Colored item counts
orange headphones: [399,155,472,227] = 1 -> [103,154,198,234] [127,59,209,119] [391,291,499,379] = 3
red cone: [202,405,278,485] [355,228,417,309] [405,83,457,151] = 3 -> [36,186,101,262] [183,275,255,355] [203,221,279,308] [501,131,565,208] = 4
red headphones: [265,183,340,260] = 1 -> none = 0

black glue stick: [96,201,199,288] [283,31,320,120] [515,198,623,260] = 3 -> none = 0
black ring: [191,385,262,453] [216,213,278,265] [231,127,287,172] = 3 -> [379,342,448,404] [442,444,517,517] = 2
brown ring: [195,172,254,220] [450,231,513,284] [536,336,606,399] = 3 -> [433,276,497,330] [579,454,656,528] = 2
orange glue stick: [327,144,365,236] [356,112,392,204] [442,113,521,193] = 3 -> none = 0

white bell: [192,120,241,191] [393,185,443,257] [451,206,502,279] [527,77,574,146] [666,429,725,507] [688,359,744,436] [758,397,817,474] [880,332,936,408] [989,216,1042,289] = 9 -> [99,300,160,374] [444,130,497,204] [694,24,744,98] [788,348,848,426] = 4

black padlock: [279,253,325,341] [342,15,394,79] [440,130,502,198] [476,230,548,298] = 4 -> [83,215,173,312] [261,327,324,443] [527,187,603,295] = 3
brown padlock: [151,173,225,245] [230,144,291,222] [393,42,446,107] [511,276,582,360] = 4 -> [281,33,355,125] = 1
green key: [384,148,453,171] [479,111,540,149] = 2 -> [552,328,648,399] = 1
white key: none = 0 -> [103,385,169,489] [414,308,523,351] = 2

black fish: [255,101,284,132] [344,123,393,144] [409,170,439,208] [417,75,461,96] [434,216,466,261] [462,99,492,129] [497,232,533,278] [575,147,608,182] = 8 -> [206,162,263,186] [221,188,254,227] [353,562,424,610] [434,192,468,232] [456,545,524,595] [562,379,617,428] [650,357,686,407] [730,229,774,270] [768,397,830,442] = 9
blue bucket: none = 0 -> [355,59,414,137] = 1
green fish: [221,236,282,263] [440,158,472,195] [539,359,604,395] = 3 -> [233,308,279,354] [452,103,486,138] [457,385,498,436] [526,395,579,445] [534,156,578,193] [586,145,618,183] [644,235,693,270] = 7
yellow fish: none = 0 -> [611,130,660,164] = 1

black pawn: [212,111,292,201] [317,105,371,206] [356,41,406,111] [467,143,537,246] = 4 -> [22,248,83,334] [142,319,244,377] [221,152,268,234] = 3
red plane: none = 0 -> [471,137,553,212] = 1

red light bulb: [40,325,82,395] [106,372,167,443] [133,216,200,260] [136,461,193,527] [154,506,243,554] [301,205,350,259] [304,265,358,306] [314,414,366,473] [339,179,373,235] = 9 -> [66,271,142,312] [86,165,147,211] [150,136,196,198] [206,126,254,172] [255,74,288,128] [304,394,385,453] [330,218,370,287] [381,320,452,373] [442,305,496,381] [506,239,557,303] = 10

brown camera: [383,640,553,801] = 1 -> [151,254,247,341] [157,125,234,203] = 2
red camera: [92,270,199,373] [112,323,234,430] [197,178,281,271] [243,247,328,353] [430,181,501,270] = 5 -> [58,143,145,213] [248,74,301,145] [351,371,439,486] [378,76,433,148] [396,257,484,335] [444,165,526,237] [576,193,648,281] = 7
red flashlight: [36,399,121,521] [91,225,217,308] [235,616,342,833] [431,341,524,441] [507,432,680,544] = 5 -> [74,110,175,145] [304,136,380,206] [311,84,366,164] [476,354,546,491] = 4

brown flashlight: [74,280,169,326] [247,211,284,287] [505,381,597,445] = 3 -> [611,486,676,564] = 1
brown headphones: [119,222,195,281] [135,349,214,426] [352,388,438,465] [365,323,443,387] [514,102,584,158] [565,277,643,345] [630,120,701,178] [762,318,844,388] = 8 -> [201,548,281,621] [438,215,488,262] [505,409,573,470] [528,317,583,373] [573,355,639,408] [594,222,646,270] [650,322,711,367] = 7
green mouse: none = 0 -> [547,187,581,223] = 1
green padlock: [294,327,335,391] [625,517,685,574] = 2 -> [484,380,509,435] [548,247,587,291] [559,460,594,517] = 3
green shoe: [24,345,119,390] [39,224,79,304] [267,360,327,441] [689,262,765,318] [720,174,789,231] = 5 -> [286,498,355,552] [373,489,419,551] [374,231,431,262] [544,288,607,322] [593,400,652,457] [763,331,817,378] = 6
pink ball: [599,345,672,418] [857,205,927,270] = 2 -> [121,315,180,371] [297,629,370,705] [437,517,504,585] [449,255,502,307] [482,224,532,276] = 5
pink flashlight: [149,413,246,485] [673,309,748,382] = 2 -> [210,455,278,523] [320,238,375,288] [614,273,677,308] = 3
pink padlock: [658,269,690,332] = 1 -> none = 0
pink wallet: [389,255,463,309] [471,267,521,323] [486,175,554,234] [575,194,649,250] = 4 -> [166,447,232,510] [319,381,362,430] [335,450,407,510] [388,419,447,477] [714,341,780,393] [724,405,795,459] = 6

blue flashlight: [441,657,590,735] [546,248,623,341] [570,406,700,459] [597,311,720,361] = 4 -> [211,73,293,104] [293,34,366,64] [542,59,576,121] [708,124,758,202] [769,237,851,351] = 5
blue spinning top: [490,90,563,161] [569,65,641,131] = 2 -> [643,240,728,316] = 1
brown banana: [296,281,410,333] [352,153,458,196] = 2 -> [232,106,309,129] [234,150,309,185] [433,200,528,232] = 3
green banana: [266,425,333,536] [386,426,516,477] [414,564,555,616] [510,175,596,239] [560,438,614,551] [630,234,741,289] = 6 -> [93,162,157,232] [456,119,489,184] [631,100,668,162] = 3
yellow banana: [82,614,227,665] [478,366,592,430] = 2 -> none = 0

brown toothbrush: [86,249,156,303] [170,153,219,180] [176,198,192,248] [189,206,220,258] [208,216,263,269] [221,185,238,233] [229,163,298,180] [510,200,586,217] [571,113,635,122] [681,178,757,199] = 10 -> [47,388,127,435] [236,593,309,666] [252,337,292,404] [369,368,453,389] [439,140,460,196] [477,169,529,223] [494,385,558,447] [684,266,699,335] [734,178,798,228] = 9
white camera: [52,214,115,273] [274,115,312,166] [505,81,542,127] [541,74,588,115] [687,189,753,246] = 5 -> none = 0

**Task instructions:**
What is the number of lines above that contain the string "white"? Answer with the number alone.

**Response box:**
3